### [THE PROBLEM]
Each line below containing the word "none" needs to be shown.

### [EXCERPTED RECORDS]

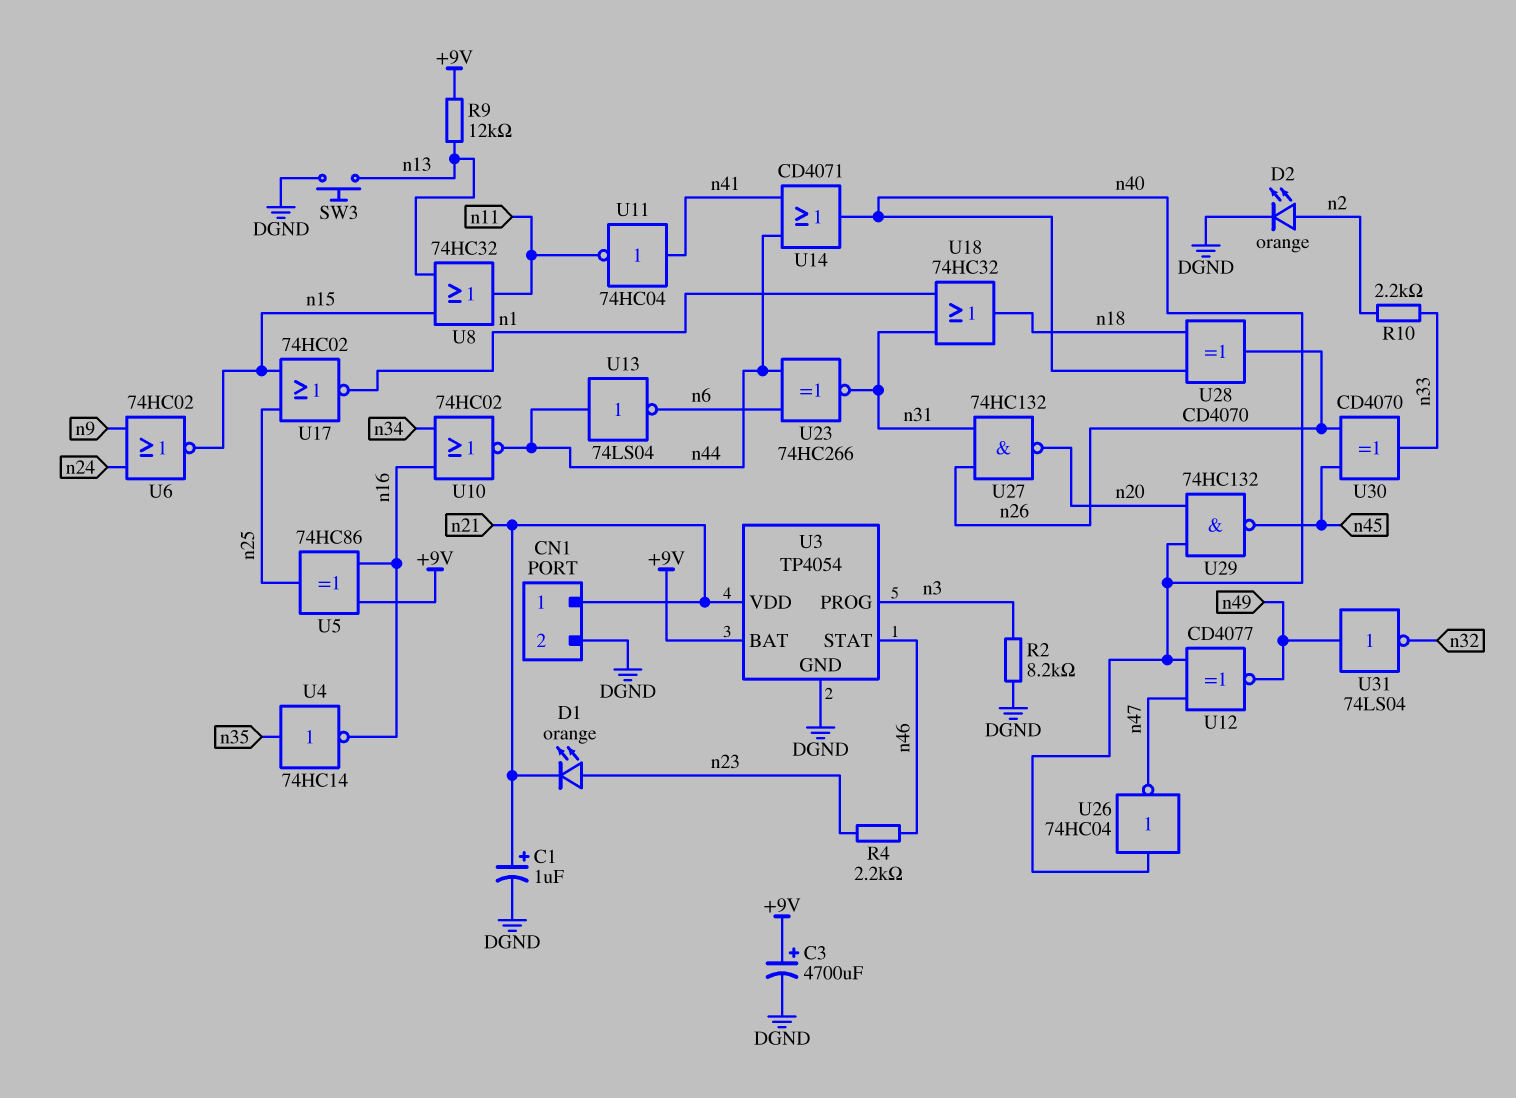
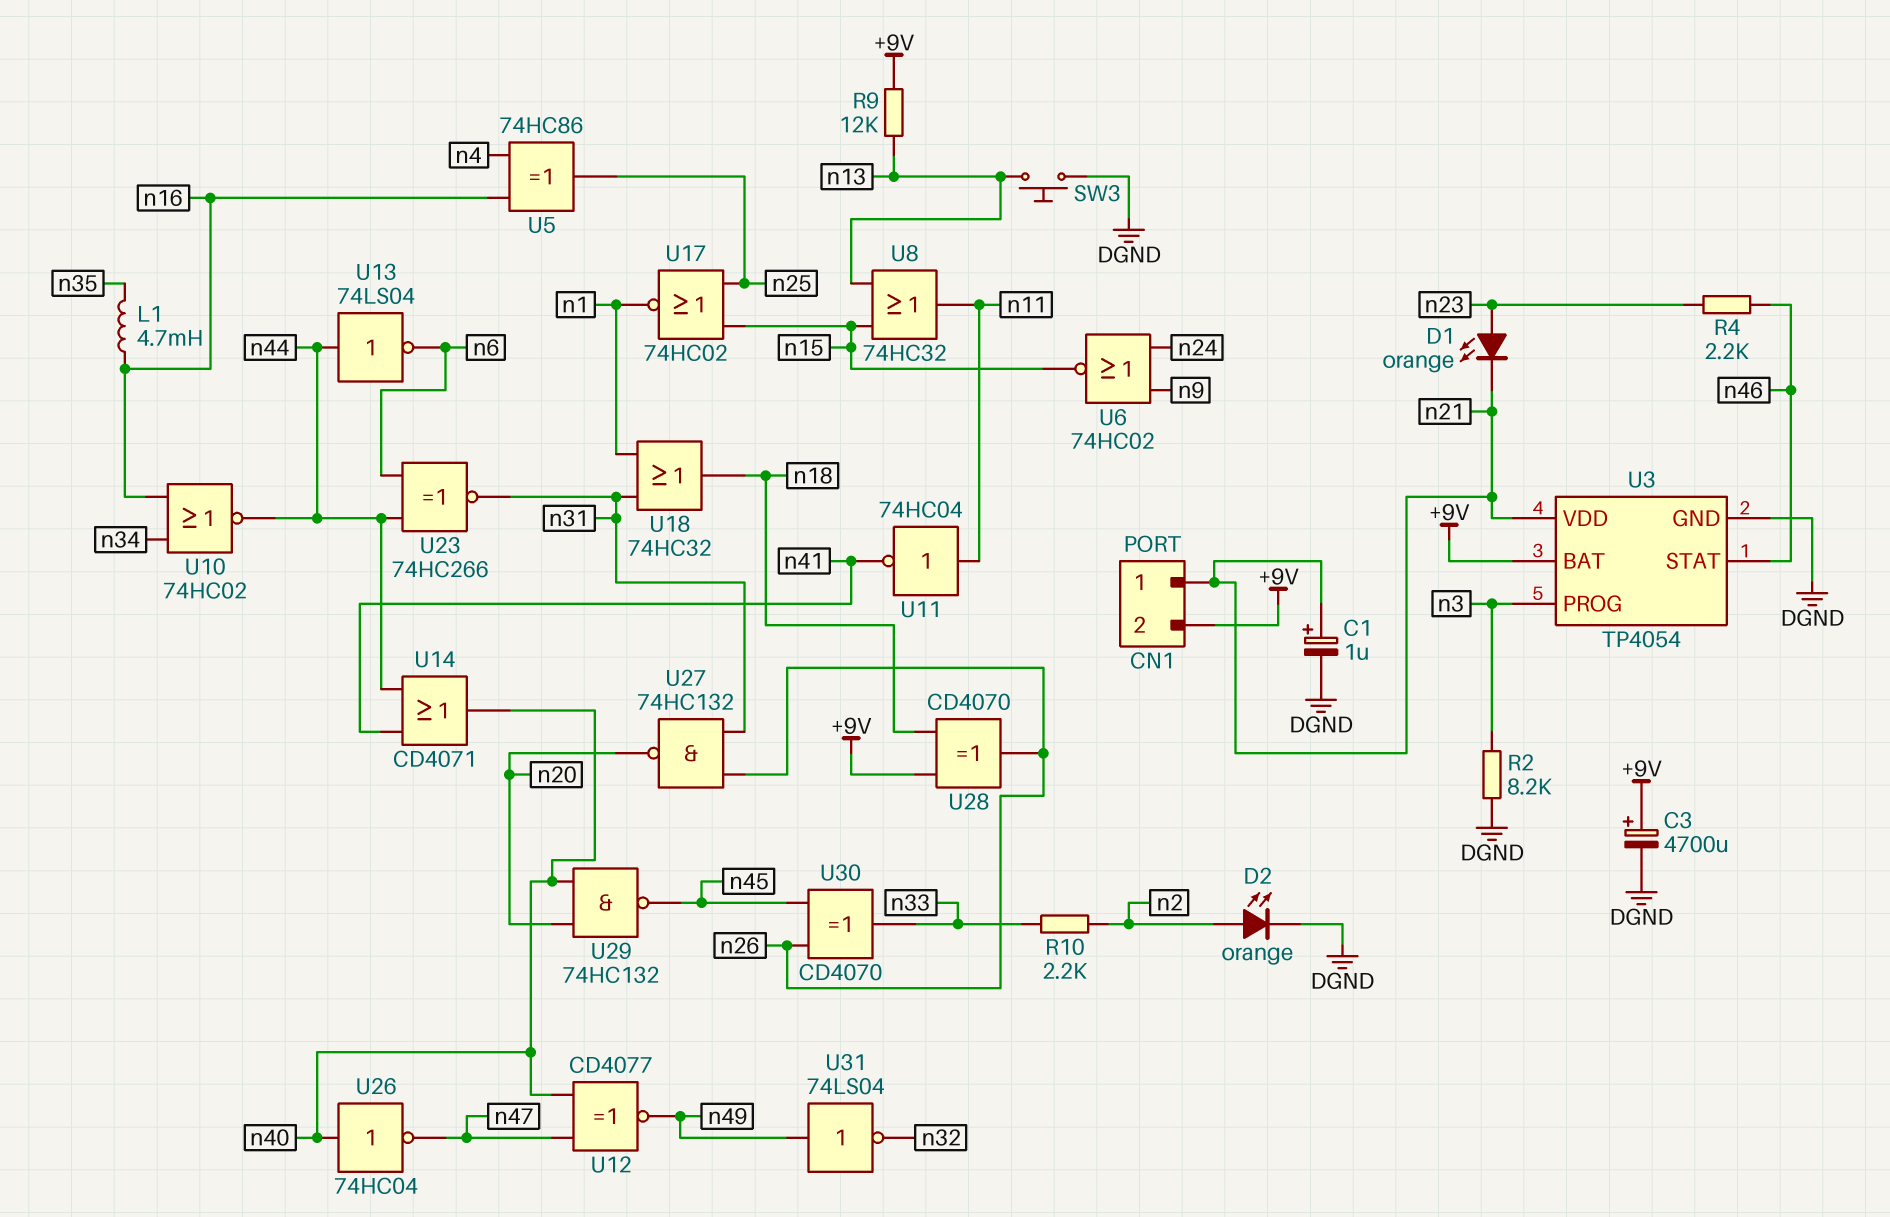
CN1 pin 2: DGND -> +9V
L1: none -> 4.7mH (n16, n35)
U4: NOT 74HC14 (in n35, out n16) -> none
U5: XOR 74HC86 (in +9V, in n16, out n25) -> XOR 74HC86 (in n4, in n16, out n25)
U11: NOT 74HC04 (in n41, out n11) -> NOT 74HC04 (in n11, out n41)
U28: XOR CD4070 (in n18, in n40, out n26) -> XOR CD4070 (in +9V, in n18, out n26)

### [FINISHED TASK]
L1: none -> 4.7mH (n16, n35)
U4: NOT 74HC14 (in n35, out n16) -> none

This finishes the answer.